• PROVIDED INFORMATION:
◆ ◆ ◆ ◆
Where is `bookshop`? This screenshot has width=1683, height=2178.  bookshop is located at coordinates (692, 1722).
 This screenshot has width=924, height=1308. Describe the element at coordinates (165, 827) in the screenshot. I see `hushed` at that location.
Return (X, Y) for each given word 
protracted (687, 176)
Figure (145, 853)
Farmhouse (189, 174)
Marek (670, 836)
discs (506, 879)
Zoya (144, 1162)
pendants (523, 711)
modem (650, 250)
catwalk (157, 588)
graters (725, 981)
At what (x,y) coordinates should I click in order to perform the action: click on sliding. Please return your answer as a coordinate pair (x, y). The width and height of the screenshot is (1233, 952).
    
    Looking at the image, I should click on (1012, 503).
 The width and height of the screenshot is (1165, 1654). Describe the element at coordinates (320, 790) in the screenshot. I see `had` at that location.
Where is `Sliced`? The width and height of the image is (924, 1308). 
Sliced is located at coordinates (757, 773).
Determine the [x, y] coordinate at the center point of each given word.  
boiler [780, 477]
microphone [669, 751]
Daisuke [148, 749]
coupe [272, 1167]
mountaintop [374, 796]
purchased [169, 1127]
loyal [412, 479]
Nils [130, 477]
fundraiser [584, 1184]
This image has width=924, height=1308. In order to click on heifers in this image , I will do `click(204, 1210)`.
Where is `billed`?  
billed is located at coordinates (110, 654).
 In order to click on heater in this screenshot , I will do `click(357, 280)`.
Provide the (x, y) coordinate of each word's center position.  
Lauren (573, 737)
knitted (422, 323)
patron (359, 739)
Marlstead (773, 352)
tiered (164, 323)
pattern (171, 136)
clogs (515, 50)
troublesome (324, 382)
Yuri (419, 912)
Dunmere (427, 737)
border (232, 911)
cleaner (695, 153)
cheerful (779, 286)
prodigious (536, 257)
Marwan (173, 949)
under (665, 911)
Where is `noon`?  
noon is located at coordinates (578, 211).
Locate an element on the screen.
◆ ◆ ◆ ◆
• SHORT PROBLEM:
Reproduce every line of the listing above without any changes.

• SOLUTION TO THE PROBLEM:
Where is `bookshop`? This screenshot has width=1683, height=2178.  bookshop is located at coordinates (692, 1722).
 This screenshot has width=924, height=1308. Describe the element at coordinates (165, 827) in the screenshot. I see `hushed` at that location.
Return (X, Y) for each given word 
protracted (687, 176)
Figure (145, 853)
Farmhouse (189, 174)
Marek (670, 836)
discs (506, 879)
Zoya (144, 1162)
pendants (523, 711)
modem (650, 250)
catwalk (157, 588)
graters (725, 981)
At what (x,y) coordinates should I click in order to perform the action: click on sliding. Please return your answer as a coordinate pair (x, y). The width and height of the screenshot is (1233, 952).
    
    Looking at the image, I should click on (1012, 503).
 The width and height of the screenshot is (1165, 1654). Describe the element at coordinates (320, 790) in the screenshot. I see `had` at that location.
Where is `Sliced`? The width and height of the image is (924, 1308). 
Sliced is located at coordinates (757, 773).
Determine the [x, y] coordinate at the center point of each given word.  
boiler [780, 477]
microphone [669, 751]
Daisuke [148, 749]
coupe [272, 1167]
mountaintop [374, 796]
purchased [169, 1127]
loyal [412, 479]
Nils [130, 477]
fundraiser [584, 1184]
This image has width=924, height=1308. In order to click on heifers in this image , I will do `click(204, 1210)`.
Where is `billed`?  
billed is located at coordinates (110, 654).
 In order to click on heater in this screenshot , I will do `click(357, 280)`.
Provide the (x, y) coordinate of each word's center position.  
Lauren (573, 737)
knitted (422, 323)
patron (359, 739)
Marlstead (773, 352)
tiered (164, 323)
pattern (171, 136)
clogs (515, 50)
troublesome (324, 382)
Yuri (419, 912)
Dunmere (427, 737)
border (232, 911)
cleaner (695, 153)
cheerful (779, 286)
prodigious (536, 257)
Marwan (173, 949)
under (665, 911)
Where is `noon`?  
noon is located at coordinates (578, 211).
Locate an element on the screen.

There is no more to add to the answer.